*** Opening of Data extract ***
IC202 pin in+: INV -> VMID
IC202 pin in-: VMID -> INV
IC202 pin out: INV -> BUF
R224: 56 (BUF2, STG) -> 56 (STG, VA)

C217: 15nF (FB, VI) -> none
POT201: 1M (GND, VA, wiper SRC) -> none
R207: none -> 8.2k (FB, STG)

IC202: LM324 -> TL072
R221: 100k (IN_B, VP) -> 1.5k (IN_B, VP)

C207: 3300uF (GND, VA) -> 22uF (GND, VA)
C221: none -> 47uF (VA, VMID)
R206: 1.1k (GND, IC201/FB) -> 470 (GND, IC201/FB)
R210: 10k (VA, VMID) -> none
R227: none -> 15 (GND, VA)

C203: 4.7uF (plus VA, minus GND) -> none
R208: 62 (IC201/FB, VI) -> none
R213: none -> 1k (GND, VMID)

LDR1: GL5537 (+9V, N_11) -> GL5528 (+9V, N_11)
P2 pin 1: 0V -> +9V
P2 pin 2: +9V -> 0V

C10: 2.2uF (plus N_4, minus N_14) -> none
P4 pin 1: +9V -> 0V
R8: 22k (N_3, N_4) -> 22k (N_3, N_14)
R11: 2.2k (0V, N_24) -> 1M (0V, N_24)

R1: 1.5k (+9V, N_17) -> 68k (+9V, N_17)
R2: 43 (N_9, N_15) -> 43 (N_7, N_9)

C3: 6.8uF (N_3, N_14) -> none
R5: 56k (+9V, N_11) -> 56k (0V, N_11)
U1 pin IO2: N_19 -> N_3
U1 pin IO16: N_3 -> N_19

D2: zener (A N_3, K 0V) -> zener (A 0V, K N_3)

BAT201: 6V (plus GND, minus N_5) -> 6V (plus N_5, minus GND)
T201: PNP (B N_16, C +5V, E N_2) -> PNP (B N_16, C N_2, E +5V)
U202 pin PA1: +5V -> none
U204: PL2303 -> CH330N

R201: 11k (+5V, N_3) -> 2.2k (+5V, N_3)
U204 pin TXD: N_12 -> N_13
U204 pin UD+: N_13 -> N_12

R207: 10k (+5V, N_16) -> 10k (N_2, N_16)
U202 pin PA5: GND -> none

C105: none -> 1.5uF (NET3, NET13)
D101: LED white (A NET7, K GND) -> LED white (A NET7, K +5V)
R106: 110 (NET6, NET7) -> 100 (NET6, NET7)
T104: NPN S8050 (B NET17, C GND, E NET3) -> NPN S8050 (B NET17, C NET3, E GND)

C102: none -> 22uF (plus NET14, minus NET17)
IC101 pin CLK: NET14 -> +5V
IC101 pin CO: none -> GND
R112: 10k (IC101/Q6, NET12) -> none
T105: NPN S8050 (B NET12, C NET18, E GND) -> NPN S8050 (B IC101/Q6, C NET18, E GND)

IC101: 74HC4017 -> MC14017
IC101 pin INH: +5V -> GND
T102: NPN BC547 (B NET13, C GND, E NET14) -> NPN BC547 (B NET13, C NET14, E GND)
*** Close of Data extract ***
Exercise » Each record above should be given again exactly as it appears.

Result of the exercise »
IC202 pin in+: INV -> VMID
IC202 pin in-: VMID -> INV
IC202 pin out: INV -> BUF
R224: 56 (BUF2, STG) -> 56 (STG, VA)

C217: 15nF (FB, VI) -> none
POT201: 1M (GND, VA, wiper SRC) -> none
R207: none -> 8.2k (FB, STG)

IC202: LM324 -> TL072
R221: 100k (IN_B, VP) -> 1.5k (IN_B, VP)

C207: 3300uF (GND, VA) -> 22uF (GND, VA)
C221: none -> 47uF (VA, VMID)
R206: 1.1k (GND, IC201/FB) -> 470 (GND, IC201/FB)
R210: 10k (VA, VMID) -> none
R227: none -> 15 (GND, VA)

C203: 4.7uF (plus VA, minus GND) -> none
R208: 62 (IC201/FB, VI) -> none
R213: none -> 1k (GND, VMID)

LDR1: GL5537 (+9V, N_11) -> GL5528 (+9V, N_11)
P2 pin 1: 0V -> +9V
P2 pin 2: +9V -> 0V

C10: 2.2uF (plus N_4, minus N_14) -> none
P4 pin 1: +9V -> 0V
R8: 22k (N_3, N_4) -> 22k (N_3, N_14)
R11: 2.2k (0V, N_24) -> 1M (0V, N_24)

R1: 1.5k (+9V, N_17) -> 68k (+9V, N_17)
R2: 43 (N_9, N_15) -> 43 (N_7, N_9)

C3: 6.8uF (N_3, N_14) -> none
R5: 56k (+9V, N_11) -> 56k (0V, N_11)
U1 pin IO2: N_19 -> N_3
U1 pin IO16: N_3 -> N_19

D2: zener (A N_3, K 0V) -> zener (A 0V, K N_3)

BAT201: 6V (plus GND, minus N_5) -> 6V (plus N_5, minus GND)
T201: PNP (B N_16, C +5V, E N_2) -> PNP (B N_16, C N_2, E +5V)
U202 pin PA1: +5V -> none
U204: PL2303 -> CH330N

R201: 11k (+5V, N_3) -> 2.2k (+5V, N_3)
U204 pin TXD: N_12 -> N_13
U204 pin UD+: N_13 -> N_12

R207: 10k (+5V, N_16) -> 10k (N_2, N_16)
U202 pin PA5: GND -> none

C105: none -> 1.5uF (NET3, NET13)
D101: LED white (A NET7, K GND) -> LED white (A NET7, K +5V)
R106: 110 (NET6, NET7) -> 100 (NET6, NET7)
T104: NPN S8050 (B NET17, C GND, E NET3) -> NPN S8050 (B NET17, C NET3, E GND)

C102: none -> 22uF (plus NET14, minus NET17)
IC101 pin CLK: NET14 -> +5V
IC101 pin CO: none -> GND
R112: 10k (IC101/Q6, NET12) -> none
T105: NPN S8050 (B NET12, C NET18, E GND) -> NPN S8050 (B IC101/Q6, C NET18, E GND)

IC101: 74HC4017 -> MC14017
IC101 pin INH: +5V -> GND
T102: NPN BC547 (B NET13, C GND, E NET14) -> NPN BC547 (B NET13, C NET14, E GND)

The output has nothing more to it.